# Exercise details:
Here is the listing. Report each line in it that contains the string "round".

# Extracted records:
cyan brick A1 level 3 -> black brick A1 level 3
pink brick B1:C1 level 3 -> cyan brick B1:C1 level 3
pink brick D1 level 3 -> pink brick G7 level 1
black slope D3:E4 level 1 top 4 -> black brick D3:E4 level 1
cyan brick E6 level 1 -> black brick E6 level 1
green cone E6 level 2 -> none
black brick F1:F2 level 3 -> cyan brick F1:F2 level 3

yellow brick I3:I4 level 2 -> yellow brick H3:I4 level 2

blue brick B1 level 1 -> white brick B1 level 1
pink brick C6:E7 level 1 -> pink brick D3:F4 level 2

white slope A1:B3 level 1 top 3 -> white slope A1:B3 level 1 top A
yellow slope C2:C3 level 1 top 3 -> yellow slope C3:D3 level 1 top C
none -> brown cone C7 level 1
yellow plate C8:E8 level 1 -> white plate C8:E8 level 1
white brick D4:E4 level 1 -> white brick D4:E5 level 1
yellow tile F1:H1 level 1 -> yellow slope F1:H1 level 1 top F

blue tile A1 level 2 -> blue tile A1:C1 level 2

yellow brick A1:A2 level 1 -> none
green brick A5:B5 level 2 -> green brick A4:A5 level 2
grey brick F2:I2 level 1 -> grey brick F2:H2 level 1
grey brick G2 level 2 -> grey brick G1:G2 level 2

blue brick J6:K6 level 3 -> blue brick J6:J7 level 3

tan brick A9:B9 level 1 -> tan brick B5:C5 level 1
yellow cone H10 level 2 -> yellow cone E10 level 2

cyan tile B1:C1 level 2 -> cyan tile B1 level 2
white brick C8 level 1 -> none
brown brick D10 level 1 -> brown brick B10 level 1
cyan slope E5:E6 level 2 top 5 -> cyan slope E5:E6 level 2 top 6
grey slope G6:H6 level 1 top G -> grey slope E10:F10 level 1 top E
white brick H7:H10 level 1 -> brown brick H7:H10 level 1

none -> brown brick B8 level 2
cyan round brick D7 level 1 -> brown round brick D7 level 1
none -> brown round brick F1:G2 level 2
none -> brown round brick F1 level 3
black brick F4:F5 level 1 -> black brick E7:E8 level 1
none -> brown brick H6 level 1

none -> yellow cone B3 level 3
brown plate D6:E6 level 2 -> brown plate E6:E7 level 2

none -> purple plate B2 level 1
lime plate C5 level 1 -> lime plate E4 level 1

# Completed exercise:
cyan round brick D7 level 1 -> brown round brick D7 level 1
none -> brown round brick F1:G2 level 2
none -> brown round brick F1 level 3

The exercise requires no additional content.